● Dataset records
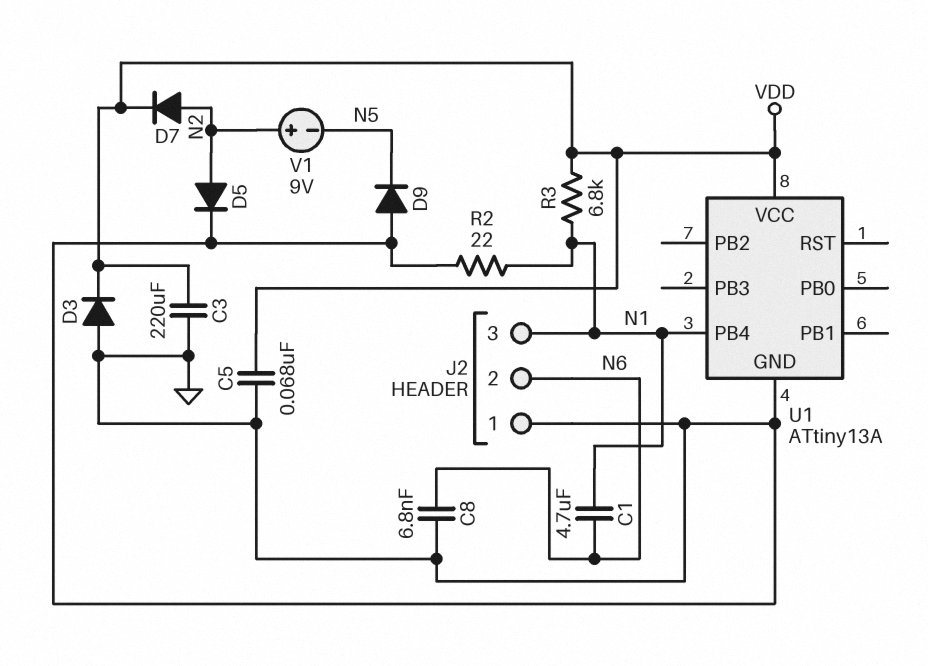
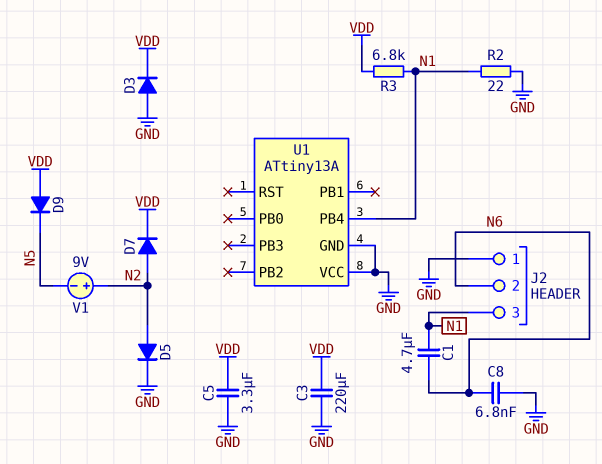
C5: 68nF (GND, VDD) -> 3.3uF (GND, VDD)
D9: diode (A GND, K N5) -> diode (A VDD, K N5)
U1 pin VCC: VDD -> GND

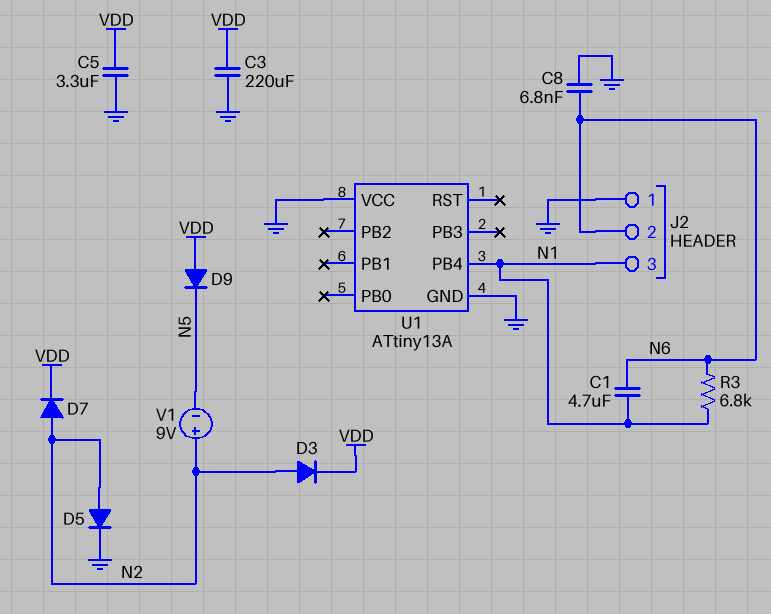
D3: diode (A GND, K VDD) -> diode (A N2, K VDD)
R2: 22 (GND, N1) -> none
R3: 6.8k (N1, VDD) -> 6.8k (N1, N6)

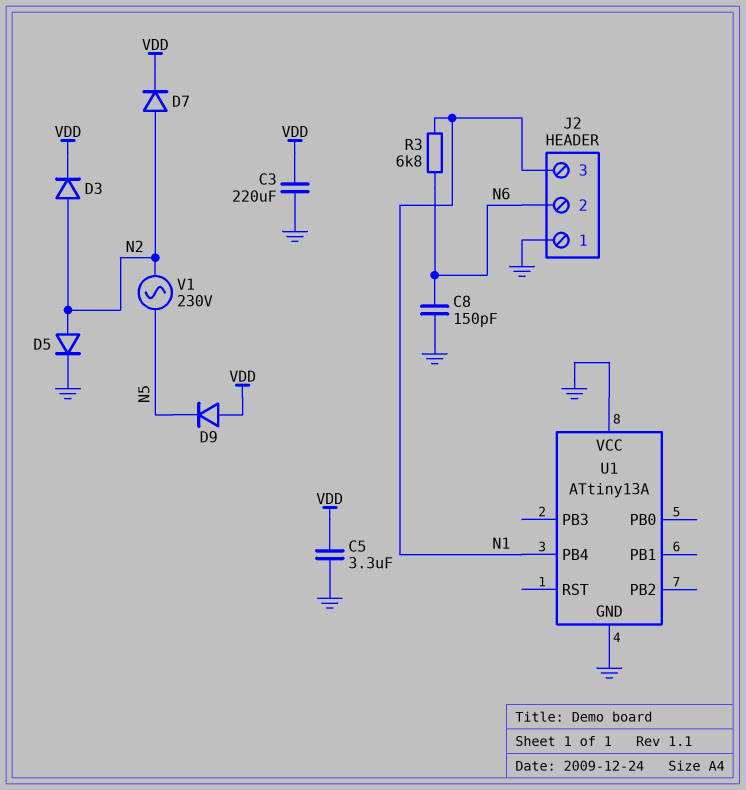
C1: 4.7uF (N1, N6) -> none
C8: 6.8nF (GND, N6) -> 150pF (GND, N6)
V1: 9V (plus N2, minus N5) -> AC 230V (N2, N5)

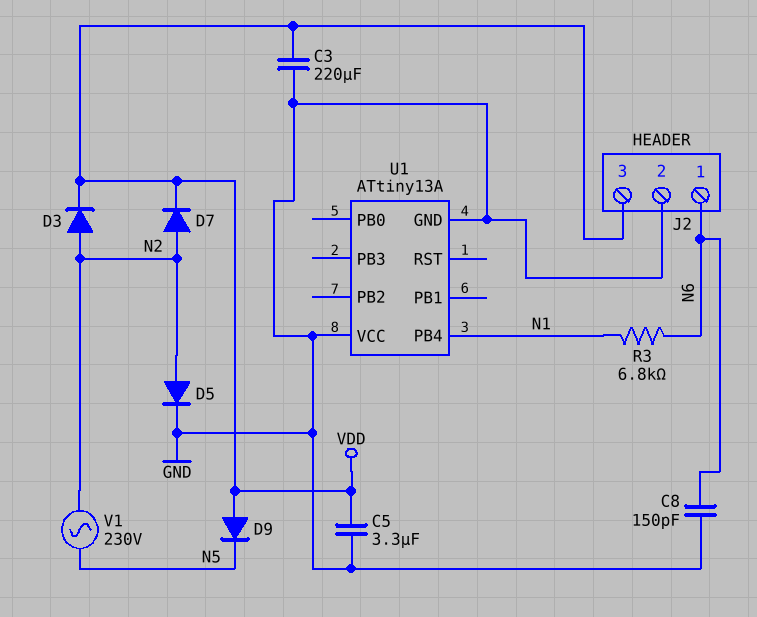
J2 pin 1: GND -> N6
J2 pin 2: N6 -> GND
J2 pin 3: N1 -> VDD

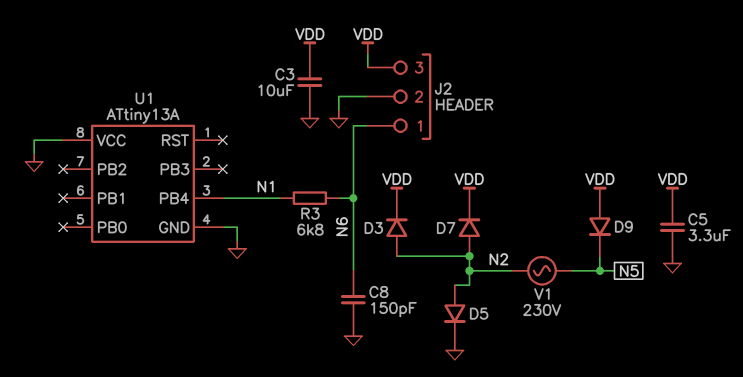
C3: 220uF (GND, VDD) -> 10uF (GND, VDD)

● Your task
Using the records above, report how many lines include "diode", with no words around the number.

● Response area
2